- _Instructions to follow_: Nothing in the data below may be left out; return all of it exactly.

- _Records to use_:
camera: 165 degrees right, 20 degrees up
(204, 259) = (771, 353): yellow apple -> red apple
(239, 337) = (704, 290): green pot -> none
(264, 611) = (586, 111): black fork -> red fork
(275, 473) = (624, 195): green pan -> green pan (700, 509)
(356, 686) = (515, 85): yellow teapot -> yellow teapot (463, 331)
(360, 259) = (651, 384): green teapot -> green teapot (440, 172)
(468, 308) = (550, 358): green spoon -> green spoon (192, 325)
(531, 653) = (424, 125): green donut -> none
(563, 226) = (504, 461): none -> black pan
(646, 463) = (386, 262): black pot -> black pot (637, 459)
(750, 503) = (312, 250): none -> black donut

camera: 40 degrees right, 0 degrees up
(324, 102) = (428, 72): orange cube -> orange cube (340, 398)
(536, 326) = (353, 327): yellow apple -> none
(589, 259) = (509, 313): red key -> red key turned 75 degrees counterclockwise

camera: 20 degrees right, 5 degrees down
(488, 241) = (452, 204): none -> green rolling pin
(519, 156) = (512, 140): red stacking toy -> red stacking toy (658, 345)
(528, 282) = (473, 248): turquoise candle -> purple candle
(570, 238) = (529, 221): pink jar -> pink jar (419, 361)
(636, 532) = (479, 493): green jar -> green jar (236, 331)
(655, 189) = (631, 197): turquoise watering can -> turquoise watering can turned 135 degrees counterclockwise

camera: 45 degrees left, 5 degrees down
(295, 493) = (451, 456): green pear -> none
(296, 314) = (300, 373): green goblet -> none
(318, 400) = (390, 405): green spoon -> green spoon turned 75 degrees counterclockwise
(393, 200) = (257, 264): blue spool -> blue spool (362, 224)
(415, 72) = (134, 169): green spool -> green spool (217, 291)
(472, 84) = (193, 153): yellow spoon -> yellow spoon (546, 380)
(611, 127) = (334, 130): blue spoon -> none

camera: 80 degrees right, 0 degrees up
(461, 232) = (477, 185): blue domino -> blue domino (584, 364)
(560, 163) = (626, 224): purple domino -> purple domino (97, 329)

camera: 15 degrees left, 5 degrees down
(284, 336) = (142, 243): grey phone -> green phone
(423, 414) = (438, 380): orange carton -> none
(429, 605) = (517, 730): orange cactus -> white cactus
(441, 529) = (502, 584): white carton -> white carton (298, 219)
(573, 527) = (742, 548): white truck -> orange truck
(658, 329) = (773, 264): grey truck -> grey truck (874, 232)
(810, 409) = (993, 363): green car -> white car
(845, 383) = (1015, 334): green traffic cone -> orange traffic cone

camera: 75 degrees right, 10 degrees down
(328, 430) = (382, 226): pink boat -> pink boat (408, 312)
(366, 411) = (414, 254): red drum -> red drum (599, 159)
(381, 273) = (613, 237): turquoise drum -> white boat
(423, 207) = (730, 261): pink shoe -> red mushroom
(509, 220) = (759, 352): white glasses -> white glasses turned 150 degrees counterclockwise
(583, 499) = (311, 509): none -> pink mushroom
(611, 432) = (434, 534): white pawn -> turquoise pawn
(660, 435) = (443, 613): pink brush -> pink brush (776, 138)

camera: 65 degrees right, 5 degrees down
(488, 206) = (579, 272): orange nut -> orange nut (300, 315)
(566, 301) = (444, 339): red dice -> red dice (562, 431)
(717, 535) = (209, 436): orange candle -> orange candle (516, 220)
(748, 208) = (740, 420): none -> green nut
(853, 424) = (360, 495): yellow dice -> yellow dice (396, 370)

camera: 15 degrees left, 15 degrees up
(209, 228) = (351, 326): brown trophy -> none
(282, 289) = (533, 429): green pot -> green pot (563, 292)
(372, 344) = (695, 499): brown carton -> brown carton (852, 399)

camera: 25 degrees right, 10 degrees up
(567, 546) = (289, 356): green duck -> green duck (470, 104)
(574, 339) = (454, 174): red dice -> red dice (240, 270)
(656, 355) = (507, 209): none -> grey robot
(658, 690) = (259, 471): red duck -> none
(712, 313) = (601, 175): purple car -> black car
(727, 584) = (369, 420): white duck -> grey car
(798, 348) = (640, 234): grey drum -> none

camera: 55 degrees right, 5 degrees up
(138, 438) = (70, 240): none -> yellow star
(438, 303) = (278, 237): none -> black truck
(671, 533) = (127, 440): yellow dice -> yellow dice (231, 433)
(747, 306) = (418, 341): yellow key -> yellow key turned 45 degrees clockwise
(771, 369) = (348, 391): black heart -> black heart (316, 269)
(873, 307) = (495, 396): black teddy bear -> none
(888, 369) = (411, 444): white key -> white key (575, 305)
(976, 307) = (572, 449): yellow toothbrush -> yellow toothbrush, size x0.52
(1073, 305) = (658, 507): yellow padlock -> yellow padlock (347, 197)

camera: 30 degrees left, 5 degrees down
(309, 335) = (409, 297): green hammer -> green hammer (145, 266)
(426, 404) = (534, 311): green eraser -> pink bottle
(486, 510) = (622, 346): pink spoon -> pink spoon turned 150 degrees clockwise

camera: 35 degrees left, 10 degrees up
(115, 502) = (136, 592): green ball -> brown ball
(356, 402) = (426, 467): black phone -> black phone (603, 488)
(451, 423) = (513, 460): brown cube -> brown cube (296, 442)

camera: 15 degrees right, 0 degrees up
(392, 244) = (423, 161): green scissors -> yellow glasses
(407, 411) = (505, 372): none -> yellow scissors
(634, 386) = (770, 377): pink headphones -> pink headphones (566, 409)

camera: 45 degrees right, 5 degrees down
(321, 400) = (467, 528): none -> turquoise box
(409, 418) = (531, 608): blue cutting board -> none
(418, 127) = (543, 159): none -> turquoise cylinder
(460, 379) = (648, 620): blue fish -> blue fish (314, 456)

- _Answer section_:
camera: 165 degrees right, 20 degrees up
(204, 259) = (771, 353): yellow apple -> red apple
(239, 337) = (704, 290): green pot -> none
(264, 611) = (586, 111): black fork -> red fork
(275, 473) = (624, 195): green pan -> green pan (700, 509)
(356, 686) = (515, 85): yellow teapot -> yellow teapot (463, 331)
(360, 259) = (651, 384): green teapot -> green teapot (440, 172)
(468, 308) = (550, 358): green spoon -> green spoon (192, 325)
(531, 653) = (424, 125): green donut -> none
(563, 226) = (504, 461): none -> black pan
(646, 463) = (386, 262): black pot -> black pot (637, 459)
(750, 503) = (312, 250): none -> black donut

camera: 40 degrees right, 0 degrees up
(324, 102) = (428, 72): orange cube -> orange cube (340, 398)
(536, 326) = (353, 327): yellow apple -> none
(589, 259) = (509, 313): red key -> red key turned 75 degrees counterclockwise

camera: 20 degrees right, 5 degrees down
(488, 241) = (452, 204): none -> green rolling pin
(519, 156) = (512, 140): red stacking toy -> red stacking toy (658, 345)
(528, 282) = (473, 248): turquoise candle -> purple candle
(570, 238) = (529, 221): pink jar -> pink jar (419, 361)
(636, 532) = (479, 493): green jar -> green jar (236, 331)
(655, 189) = (631, 197): turquoise watering can -> turquoise watering can turned 135 degrees counterclockwise

camera: 45 degrees left, 5 degrees down
(295, 493) = (451, 456): green pear -> none
(296, 314) = (300, 373): green goblet -> none
(318, 400) = (390, 405): green spoon -> green spoon turned 75 degrees counterclockwise
(393, 200) = (257, 264): blue spool -> blue spool (362, 224)
(415, 72) = (134, 169): green spool -> green spool (217, 291)
(472, 84) = (193, 153): yellow spoon -> yellow spoon (546, 380)
(611, 127) = (334, 130): blue spoon -> none

camera: 80 degrees right, 0 degrees up
(461, 232) = (477, 185): blue domino -> blue domino (584, 364)
(560, 163) = (626, 224): purple domino -> purple domino (97, 329)

camera: 15 degrees left, 5 degrees down
(284, 336) = (142, 243): grey phone -> green phone
(423, 414) = (438, 380): orange carton -> none
(429, 605) = (517, 730): orange cactus -> white cactus
(441, 529) = (502, 584): white carton -> white carton (298, 219)
(573, 527) = (742, 548): white truck -> orange truck
(658, 329) = (773, 264): grey truck -> grey truck (874, 232)
(810, 409) = (993, 363): green car -> white car
(845, 383) = (1015, 334): green traffic cone -> orange traffic cone

camera: 75 degrees right, 10 degrees down
(328, 430) = (382, 226): pink boat -> pink boat (408, 312)
(366, 411) = (414, 254): red drum -> red drum (599, 159)
(381, 273) = (613, 237): turquoise drum -> white boat
(423, 207) = (730, 261): pink shoe -> red mushroom
(509, 220) = (759, 352): white glasses -> white glasses turned 150 degrees counterclockwise
(583, 499) = (311, 509): none -> pink mushroom
(611, 432) = (434, 534): white pawn -> turquoise pawn
(660, 435) = (443, 613): pink brush -> pink brush (776, 138)

camera: 65 degrees right, 5 degrees down
(488, 206) = (579, 272): orange nut -> orange nut (300, 315)
(566, 301) = (444, 339): red dice -> red dice (562, 431)
(717, 535) = (209, 436): orange candle -> orange candle (516, 220)
(748, 208) = (740, 420): none -> green nut
(853, 424) = (360, 495): yellow dice -> yellow dice (396, 370)

camera: 15 degrees left, 15 degrees up
(209, 228) = (351, 326): brown trophy -> none
(282, 289) = (533, 429): green pot -> green pot (563, 292)
(372, 344) = (695, 499): brown carton -> brown carton (852, 399)

camera: 25 degrees right, 10 degrees up
(567, 546) = (289, 356): green duck -> green duck (470, 104)
(574, 339) = (454, 174): red dice -> red dice (240, 270)
(656, 355) = (507, 209): none -> grey robot
(658, 690) = (259, 471): red duck -> none
(712, 313) = (601, 175): purple car -> black car
(727, 584) = (369, 420): white duck -> grey car
(798, 348) = (640, 234): grey drum -> none

camera: 55 degrees right, 5 degrees up
(138, 438) = (70, 240): none -> yellow star
(438, 303) = (278, 237): none -> black truck
(671, 533) = (127, 440): yellow dice -> yellow dice (231, 433)
(747, 306) = (418, 341): yellow key -> yellow key turned 45 degrees clockwise
(771, 369) = (348, 391): black heart -> black heart (316, 269)
(873, 307) = (495, 396): black teddy bear -> none
(888, 369) = (411, 444): white key -> white key (575, 305)
(976, 307) = (572, 449): yellow toothbrush -> yellow toothbrush, size x0.52
(1073, 305) = (658, 507): yellow padlock -> yellow padlock (347, 197)

camera: 30 degrees left, 5 degrees down
(309, 335) = (409, 297): green hammer -> green hammer (145, 266)
(426, 404) = (534, 311): green eraser -> pink bottle
(486, 510) = (622, 346): pink spoon -> pink spoon turned 150 degrees clockwise

camera: 35 degrees left, 10 degrees up
(115, 502) = (136, 592): green ball -> brown ball
(356, 402) = (426, 467): black phone -> black phone (603, 488)
(451, 423) = (513, 460): brown cube -> brown cube (296, 442)

camera: 15 degrees right, 0 degrees up
(392, 244) = (423, 161): green scissors -> yellow glasses
(407, 411) = (505, 372): none -> yellow scissors
(634, 386) = (770, 377): pink headphones -> pink headphones (566, 409)

camera: 45 degrees right, 5 degrees down
(321, 400) = (467, 528): none -> turquoise box
(409, 418) = (531, 608): blue cutting board -> none
(418, 127) = (543, 159): none -> turquoise cylinder
(460, 379) = (648, 620): blue fish -> blue fish (314, 456)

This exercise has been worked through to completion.